REQUIREMENT:
A line below contains "C3: 100nF (n12, n19) -> 100nF (GND, n19)", and a later one contains "IC1 pin ADJ: GND -> N_5". Repeat both, with every line between them, exactly.

Difference listings:
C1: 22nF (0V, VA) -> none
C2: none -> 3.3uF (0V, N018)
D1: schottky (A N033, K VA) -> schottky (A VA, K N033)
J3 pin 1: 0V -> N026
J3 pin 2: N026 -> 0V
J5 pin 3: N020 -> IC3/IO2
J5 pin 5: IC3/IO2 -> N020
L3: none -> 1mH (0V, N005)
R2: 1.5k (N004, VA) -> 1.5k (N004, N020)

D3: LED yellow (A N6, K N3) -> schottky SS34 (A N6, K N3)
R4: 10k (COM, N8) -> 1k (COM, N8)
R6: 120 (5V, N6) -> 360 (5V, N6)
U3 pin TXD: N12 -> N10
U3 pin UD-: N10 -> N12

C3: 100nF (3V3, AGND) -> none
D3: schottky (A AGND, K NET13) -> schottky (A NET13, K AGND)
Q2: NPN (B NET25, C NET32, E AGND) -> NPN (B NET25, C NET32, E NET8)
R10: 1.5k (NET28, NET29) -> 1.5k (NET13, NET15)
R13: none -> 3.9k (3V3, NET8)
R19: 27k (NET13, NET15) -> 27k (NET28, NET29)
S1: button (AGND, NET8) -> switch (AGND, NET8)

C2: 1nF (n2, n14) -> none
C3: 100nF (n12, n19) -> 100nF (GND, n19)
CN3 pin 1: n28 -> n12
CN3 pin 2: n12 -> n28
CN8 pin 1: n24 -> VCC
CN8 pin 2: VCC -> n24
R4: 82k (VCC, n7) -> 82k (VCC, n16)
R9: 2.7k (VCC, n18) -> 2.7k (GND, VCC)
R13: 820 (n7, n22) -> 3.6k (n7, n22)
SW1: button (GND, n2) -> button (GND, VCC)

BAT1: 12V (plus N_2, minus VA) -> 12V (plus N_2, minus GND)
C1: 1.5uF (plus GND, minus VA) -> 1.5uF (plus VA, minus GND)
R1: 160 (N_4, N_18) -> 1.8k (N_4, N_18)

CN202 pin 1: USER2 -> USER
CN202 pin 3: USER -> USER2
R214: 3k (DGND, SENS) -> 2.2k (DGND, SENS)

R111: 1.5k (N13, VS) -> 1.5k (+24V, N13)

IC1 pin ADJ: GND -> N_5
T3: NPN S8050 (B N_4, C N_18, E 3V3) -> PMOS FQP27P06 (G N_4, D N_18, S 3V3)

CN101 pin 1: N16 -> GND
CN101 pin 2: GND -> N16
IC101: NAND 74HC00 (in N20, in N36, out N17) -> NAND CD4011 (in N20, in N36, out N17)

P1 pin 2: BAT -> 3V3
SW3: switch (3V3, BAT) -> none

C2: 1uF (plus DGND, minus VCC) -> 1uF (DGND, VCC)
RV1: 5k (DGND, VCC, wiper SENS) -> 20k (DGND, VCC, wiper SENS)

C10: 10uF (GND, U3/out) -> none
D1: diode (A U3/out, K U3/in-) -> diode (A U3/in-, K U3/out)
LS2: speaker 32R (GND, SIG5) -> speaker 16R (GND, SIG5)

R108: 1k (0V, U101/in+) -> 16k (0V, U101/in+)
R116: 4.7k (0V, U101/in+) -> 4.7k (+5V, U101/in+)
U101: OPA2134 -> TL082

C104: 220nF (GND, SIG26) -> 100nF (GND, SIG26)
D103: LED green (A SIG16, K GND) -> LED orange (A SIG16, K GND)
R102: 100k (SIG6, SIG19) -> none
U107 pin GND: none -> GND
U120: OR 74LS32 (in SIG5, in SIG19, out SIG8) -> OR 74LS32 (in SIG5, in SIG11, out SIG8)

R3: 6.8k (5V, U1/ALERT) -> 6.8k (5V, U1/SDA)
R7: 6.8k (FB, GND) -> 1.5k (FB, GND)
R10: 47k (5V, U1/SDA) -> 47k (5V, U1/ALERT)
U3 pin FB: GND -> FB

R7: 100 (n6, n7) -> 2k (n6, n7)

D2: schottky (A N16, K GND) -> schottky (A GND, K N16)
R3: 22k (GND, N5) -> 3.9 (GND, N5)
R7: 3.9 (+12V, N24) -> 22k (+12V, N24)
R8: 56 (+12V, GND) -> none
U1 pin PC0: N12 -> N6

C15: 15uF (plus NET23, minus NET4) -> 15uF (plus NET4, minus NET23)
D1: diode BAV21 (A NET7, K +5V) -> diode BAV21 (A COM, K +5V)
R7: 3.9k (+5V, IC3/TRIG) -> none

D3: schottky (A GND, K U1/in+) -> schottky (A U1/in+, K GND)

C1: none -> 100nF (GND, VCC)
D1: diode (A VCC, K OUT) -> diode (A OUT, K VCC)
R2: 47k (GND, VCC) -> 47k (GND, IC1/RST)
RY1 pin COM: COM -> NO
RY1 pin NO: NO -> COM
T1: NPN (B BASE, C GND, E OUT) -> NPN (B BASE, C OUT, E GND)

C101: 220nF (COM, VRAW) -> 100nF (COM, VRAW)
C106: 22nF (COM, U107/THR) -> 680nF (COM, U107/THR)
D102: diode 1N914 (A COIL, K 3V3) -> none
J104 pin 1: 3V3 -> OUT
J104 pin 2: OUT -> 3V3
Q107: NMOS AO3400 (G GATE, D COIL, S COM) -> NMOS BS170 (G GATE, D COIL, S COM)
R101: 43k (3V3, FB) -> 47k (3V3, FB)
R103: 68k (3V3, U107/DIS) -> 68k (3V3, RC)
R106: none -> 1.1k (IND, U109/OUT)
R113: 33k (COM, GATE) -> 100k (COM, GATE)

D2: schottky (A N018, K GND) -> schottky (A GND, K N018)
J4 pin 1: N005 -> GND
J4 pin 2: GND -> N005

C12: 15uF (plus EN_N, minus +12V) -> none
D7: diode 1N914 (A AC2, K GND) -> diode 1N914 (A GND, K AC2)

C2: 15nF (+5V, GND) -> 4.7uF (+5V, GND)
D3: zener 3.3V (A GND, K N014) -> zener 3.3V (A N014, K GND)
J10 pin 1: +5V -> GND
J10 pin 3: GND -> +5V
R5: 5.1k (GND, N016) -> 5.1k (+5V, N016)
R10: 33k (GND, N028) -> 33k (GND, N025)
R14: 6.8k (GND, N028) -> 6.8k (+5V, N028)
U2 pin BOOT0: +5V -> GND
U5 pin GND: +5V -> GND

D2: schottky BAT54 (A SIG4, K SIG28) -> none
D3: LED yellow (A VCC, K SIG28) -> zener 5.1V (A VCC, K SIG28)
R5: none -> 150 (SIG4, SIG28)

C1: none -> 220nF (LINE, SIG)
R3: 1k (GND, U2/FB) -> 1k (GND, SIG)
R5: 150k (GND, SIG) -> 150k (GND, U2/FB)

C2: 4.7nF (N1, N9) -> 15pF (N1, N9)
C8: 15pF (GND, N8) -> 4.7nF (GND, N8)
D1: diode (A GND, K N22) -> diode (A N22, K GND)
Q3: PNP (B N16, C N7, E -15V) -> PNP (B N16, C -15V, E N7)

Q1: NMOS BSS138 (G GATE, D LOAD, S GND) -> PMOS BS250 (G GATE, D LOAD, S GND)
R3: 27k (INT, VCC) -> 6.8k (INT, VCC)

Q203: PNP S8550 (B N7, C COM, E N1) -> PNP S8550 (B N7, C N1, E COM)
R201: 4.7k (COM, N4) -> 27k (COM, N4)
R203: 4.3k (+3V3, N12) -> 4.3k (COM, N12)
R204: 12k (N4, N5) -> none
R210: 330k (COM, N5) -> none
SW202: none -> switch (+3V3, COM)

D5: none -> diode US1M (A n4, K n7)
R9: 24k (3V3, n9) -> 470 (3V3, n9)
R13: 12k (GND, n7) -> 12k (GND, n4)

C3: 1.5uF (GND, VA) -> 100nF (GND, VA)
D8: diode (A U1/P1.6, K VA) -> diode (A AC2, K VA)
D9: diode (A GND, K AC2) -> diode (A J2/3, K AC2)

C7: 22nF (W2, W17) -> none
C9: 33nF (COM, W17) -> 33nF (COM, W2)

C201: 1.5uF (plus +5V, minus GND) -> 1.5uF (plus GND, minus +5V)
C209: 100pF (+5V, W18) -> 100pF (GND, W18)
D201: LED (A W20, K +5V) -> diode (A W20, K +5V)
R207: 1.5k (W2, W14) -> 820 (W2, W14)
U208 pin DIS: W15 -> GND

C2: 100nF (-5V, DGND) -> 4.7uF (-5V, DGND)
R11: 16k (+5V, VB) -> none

ANSWER SPACE:
C3: 100nF (n12, n19) -> 100nF (GND, n19)
CN3 pin 1: n28 -> n12
CN3 pin 2: n12 -> n28
CN8 pin 1: n24 -> VCC
CN8 pin 2: VCC -> n24
R4: 82k (VCC, n7) -> 82k (VCC, n16)
R9: 2.7k (VCC, n18) -> 2.7k (GND, VCC)
R13: 820 (n7, n22) -> 3.6k (n7, n22)
SW1: button (GND, n2) -> button (GND, VCC)

BAT1: 12V (plus N_2, minus VA) -> 12V (plus N_2, minus GND)
C1: 1.5uF (plus GND, minus VA) -> 1.5uF (plus VA, minus GND)
R1: 160 (N_4, N_18) -> 1.8k (N_4, N_18)

CN202 pin 1: USER2 -> USER
CN202 pin 3: USER -> USER2
R214: 3k (DGND, SENS) -> 2.2k (DGND, SENS)

R111: 1.5k (N13, VS) -> 1.5k (+24V, N13)

IC1 pin ADJ: GND -> N_5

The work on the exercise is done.